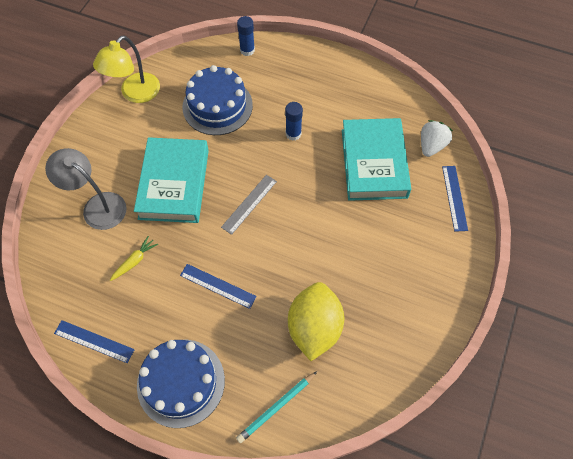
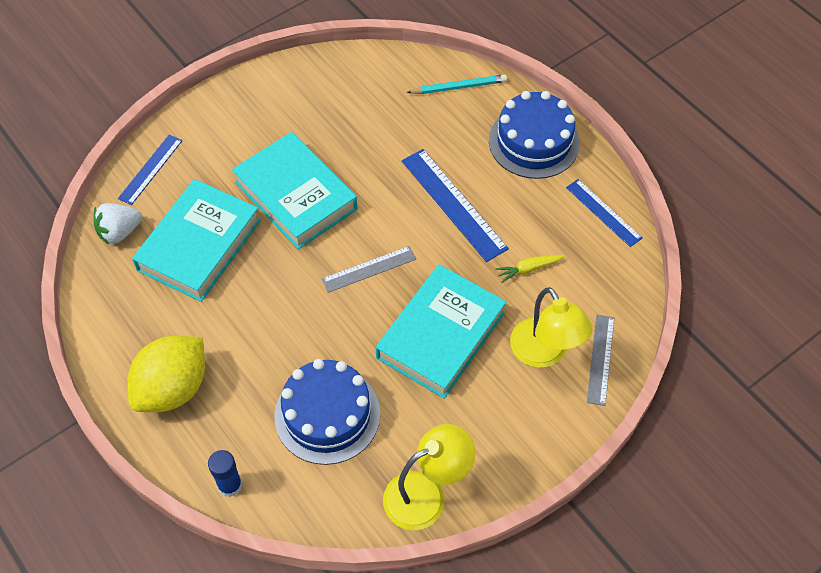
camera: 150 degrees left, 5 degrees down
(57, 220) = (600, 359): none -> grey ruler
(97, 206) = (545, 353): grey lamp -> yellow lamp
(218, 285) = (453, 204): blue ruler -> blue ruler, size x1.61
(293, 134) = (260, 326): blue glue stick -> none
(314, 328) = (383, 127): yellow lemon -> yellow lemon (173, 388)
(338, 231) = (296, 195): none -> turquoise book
---
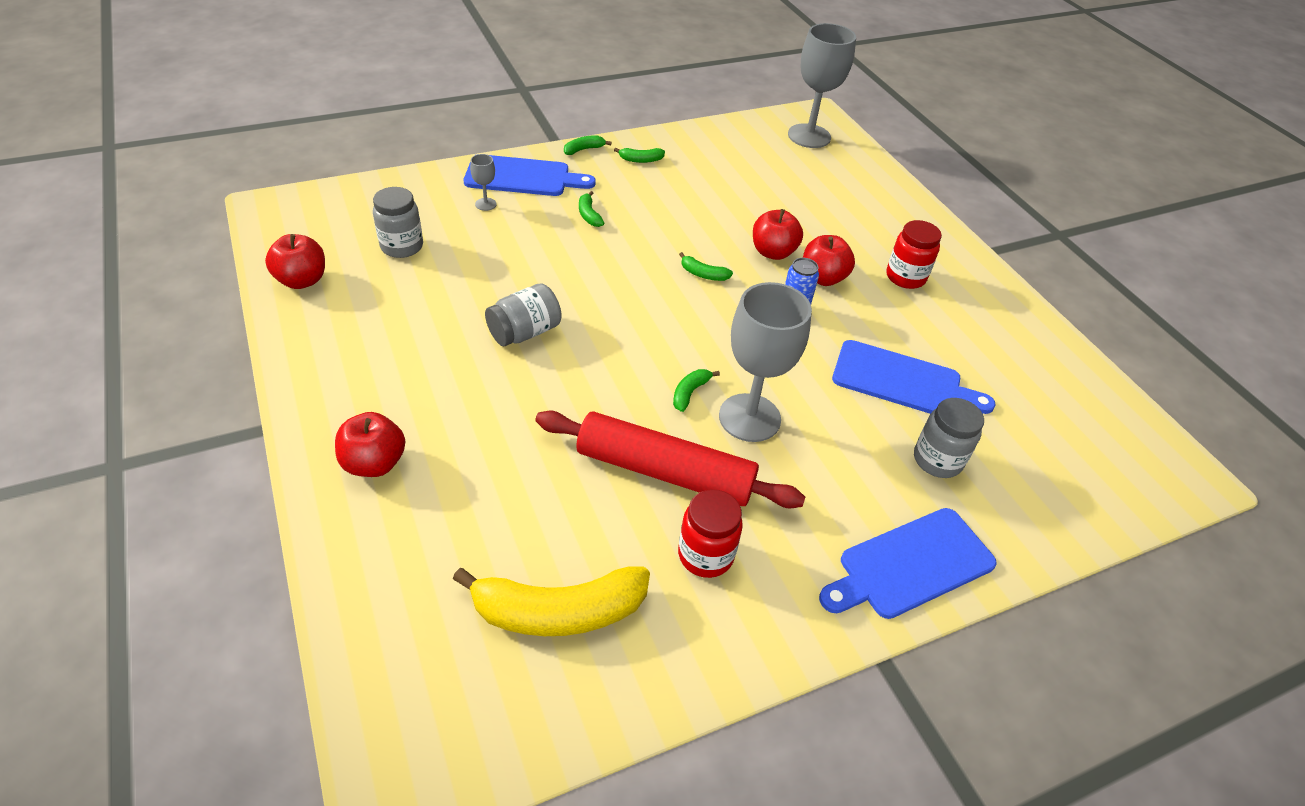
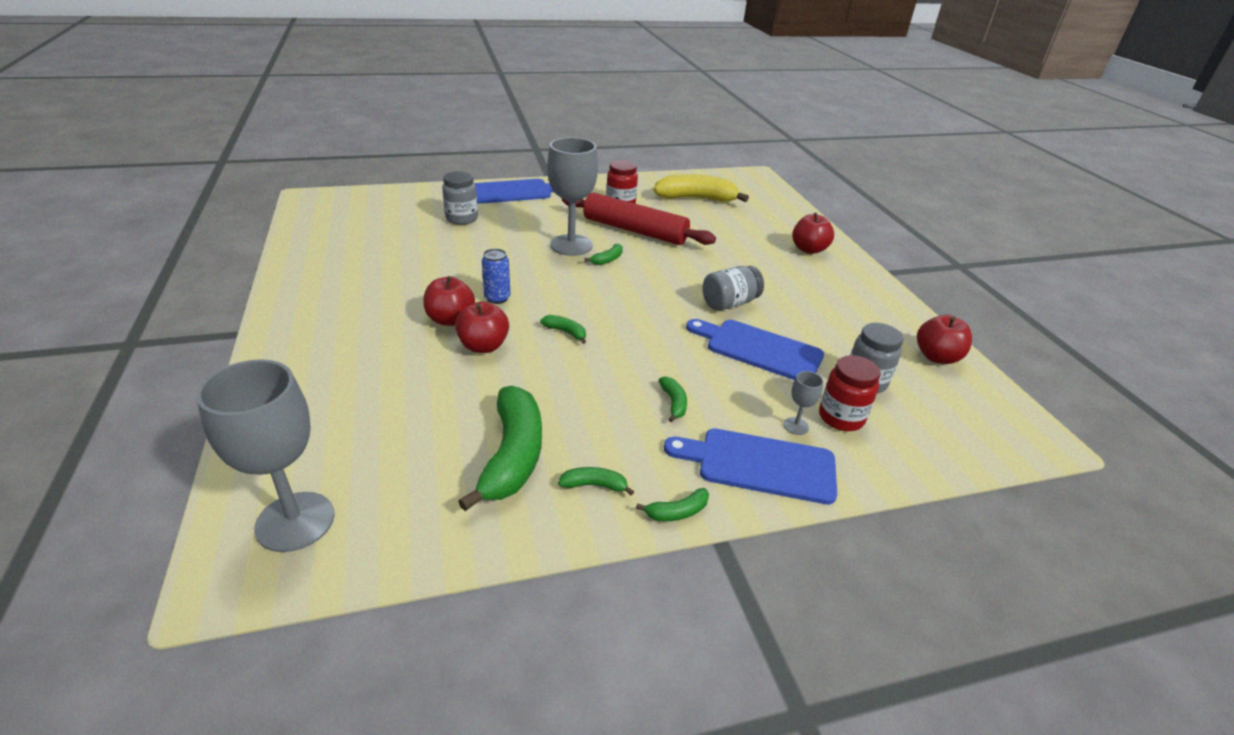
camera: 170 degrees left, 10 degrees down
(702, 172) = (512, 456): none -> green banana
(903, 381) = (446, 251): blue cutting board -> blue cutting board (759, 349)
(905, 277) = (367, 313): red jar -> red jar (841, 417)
---
## TASK DETAILS
In the listing above, find the line with "camera: 150 degrees left, 5 degrees down" and the line with "(338, 231) = (296, 195): none", then print exactly those lines and every line between them.

## YOUR SOLUTION
camera: 150 degrees left, 5 degrees down
(57, 220) = (600, 359): none -> grey ruler
(97, 206) = (545, 353): grey lamp -> yellow lamp
(218, 285) = (453, 204): blue ruler -> blue ruler, size x1.61
(293, 134) = (260, 326): blue glue stick -> none
(314, 328) = (383, 127): yellow lemon -> yellow lemon (173, 388)
(338, 231) = (296, 195): none -> turquoise book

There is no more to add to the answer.